◆ **Problem to solve**: Report how many lines in the data include the string "switch", and add nothing else.

Stored records:
:::::

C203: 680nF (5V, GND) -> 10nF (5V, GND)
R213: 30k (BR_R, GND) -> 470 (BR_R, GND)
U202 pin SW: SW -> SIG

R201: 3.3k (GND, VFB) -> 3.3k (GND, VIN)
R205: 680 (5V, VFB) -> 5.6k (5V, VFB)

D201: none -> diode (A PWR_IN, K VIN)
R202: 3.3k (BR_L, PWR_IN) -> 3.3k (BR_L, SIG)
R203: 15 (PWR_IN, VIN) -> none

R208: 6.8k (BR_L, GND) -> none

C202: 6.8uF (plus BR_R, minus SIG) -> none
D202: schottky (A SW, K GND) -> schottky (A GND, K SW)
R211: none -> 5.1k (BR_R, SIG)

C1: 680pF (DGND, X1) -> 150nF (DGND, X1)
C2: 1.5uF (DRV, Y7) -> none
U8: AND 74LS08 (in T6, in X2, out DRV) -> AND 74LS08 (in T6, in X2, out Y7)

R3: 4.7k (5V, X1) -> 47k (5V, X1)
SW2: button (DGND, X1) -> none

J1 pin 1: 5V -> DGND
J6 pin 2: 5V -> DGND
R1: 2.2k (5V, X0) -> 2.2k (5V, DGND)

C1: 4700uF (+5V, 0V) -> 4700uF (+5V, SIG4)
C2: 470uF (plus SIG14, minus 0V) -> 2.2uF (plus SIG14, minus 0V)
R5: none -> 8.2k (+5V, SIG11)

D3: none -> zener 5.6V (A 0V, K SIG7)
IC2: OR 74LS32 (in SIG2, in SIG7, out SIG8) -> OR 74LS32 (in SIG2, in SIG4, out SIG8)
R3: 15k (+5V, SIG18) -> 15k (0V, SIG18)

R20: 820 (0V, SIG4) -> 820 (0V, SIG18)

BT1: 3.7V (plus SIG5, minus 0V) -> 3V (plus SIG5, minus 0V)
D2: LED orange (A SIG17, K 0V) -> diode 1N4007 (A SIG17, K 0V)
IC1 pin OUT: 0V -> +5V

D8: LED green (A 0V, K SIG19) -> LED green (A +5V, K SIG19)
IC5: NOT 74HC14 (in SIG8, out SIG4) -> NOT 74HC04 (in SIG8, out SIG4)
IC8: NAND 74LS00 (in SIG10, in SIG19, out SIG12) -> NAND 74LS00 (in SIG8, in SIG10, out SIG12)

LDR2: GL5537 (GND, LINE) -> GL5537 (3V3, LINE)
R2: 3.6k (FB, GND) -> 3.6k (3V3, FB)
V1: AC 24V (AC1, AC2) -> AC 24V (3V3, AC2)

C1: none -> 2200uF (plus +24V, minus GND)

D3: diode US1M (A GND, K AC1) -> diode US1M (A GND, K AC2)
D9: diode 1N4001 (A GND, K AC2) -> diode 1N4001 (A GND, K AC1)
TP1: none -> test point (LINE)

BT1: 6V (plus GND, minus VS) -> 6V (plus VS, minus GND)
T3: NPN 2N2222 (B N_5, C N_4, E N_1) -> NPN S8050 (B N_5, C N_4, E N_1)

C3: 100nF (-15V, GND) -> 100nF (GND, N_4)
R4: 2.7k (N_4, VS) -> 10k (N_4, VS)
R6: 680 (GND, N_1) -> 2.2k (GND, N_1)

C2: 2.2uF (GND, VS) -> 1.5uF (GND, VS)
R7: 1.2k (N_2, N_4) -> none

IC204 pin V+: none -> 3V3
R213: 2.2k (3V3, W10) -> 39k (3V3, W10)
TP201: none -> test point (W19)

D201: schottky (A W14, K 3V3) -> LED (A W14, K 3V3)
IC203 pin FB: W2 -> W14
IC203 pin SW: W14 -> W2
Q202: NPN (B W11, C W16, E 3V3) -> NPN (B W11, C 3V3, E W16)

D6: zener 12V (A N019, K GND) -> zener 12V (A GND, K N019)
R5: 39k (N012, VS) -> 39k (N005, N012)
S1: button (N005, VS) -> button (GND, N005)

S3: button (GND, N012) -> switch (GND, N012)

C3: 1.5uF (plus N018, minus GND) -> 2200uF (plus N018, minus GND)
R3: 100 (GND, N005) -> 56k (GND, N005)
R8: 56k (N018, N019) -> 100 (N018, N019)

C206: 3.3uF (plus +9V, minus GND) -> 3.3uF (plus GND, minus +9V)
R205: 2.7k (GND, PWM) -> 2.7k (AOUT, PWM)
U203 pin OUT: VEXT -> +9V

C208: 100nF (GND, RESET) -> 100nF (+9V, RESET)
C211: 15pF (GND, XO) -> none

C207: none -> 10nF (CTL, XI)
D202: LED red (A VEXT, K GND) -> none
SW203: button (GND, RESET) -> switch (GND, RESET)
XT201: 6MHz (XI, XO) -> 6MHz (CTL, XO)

:::::

◆ **Exercise output**: 2